Extracted entries

= = = = = = =

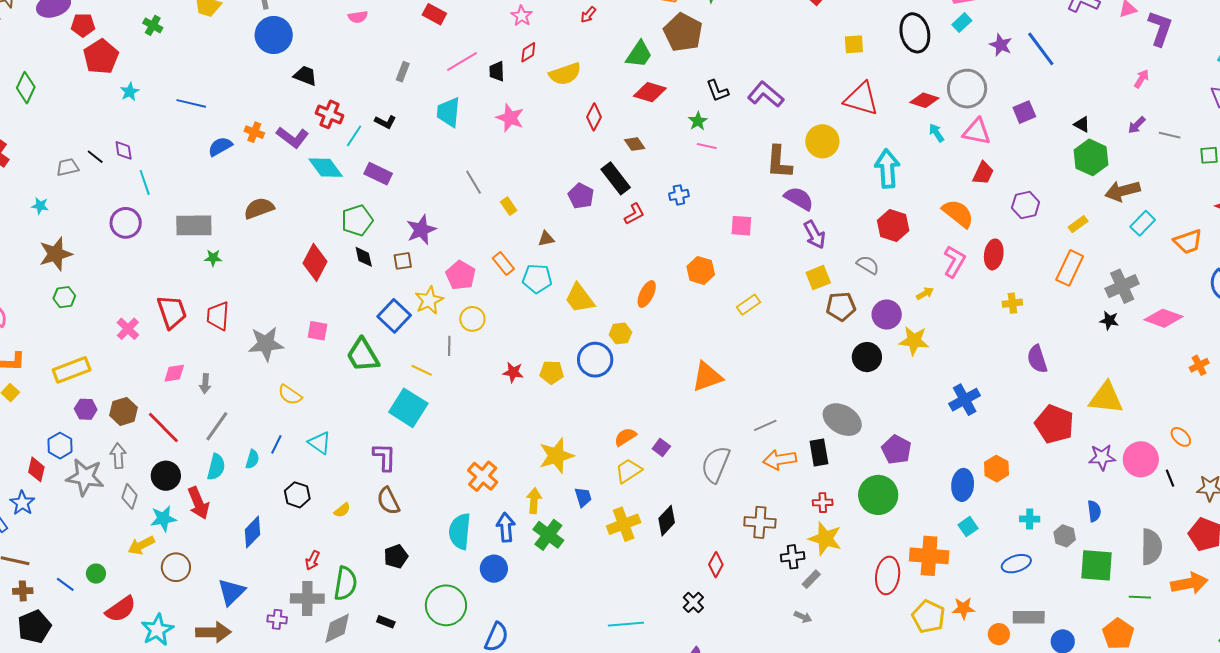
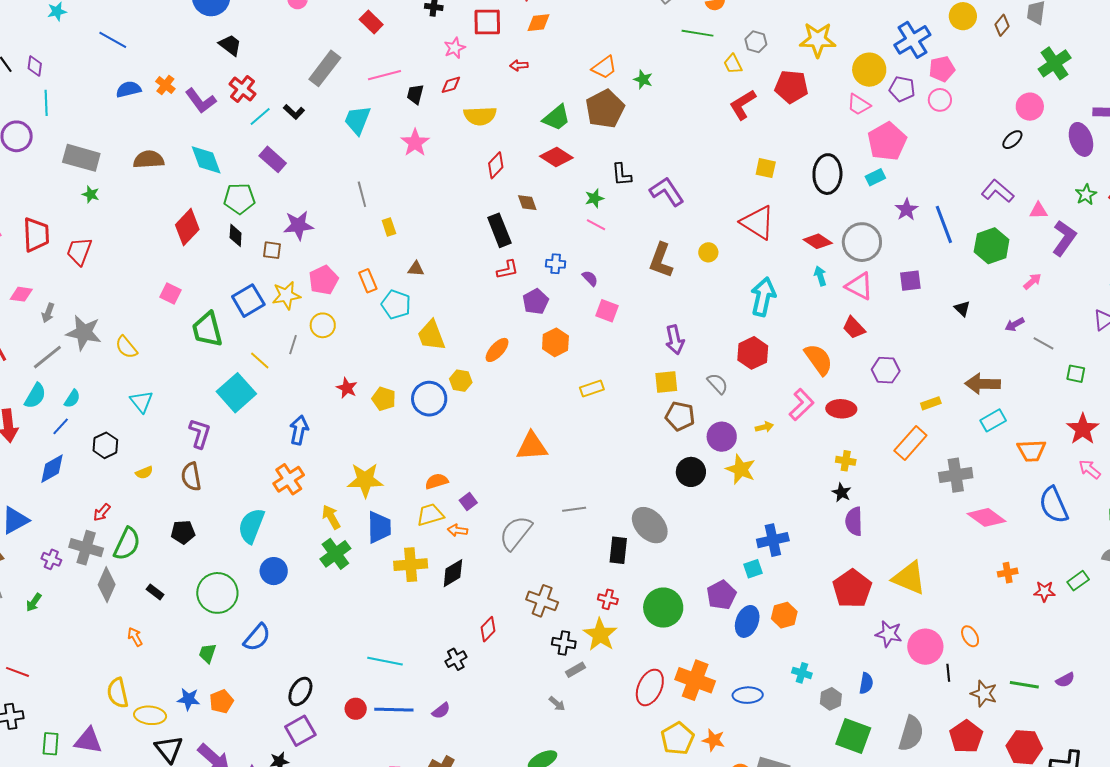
red arrow: (588, 15) -> (519, 65), turned 30
gray rectangle: (403, 72) -> (325, 68), size x1.8
yellow circle: (822, 141) -> (708, 252), size x0.6
green hexagon: (1091, 157) -> (992, 246), moved
cyan diamond: (326, 168) -> (206, 160), moved
red trapezoid: (983, 173) -> (854, 328), turned 95
purple pentagon: (581, 196) -> (536, 302), moved
purple semicircle: (799, 199) -> (590, 278), moved, size x0.6
red ellipse: (994, 254) -> (841, 409), turned 68
black star: (1109, 321) -> (842, 493), moved
gray star: (266, 344) -> (84, 333), moved
blue line: (276, 444) -> (61, 426), moved
purple pentagon: (896, 450) -> (721, 595), moved
orange arrow: (780, 460) -> (457, 530), moved, size x0.6
blue trapezoid: (583, 497) -> (379, 527), size x1.6
yellow arrow: (534, 501) -> (331, 517), turned -50
blue arrow: (506, 527) -> (299, 430), moved
cyan square: (968, 527) -> (753, 569), moved
blue ellipse: (1016, 564) -> (748, 695), moved
gray diamond: (337, 628) -> (107, 585), turned -56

= = = = = = =

Description of the task
Could the lines from the first entry through the line that contains "blue arrow: (506, 527) -> (299, 430), moved" be copied exactly, with all pictures left out?

Solved exercise
red arrow: (588, 15) -> (519, 65), turned 30
gray rectangle: (403, 72) -> (325, 68), size x1.8
yellow circle: (822, 141) -> (708, 252), size x0.6
green hexagon: (1091, 157) -> (992, 246), moved
cyan diamond: (326, 168) -> (206, 160), moved
red trapezoid: (983, 173) -> (854, 328), turned 95
purple pentagon: (581, 196) -> (536, 302), moved
purple semicircle: (799, 199) -> (590, 278), moved, size x0.6
red ellipse: (994, 254) -> (841, 409), turned 68
black star: (1109, 321) -> (842, 493), moved
gray star: (266, 344) -> (84, 333), moved
blue line: (276, 444) -> (61, 426), moved
purple pentagon: (896, 450) -> (721, 595), moved
orange arrow: (780, 460) -> (457, 530), moved, size x0.6
blue trapezoid: (583, 497) -> (379, 527), size x1.6
yellow arrow: (534, 501) -> (331, 517), turned -50
blue arrow: (506, 527) -> (299, 430), moved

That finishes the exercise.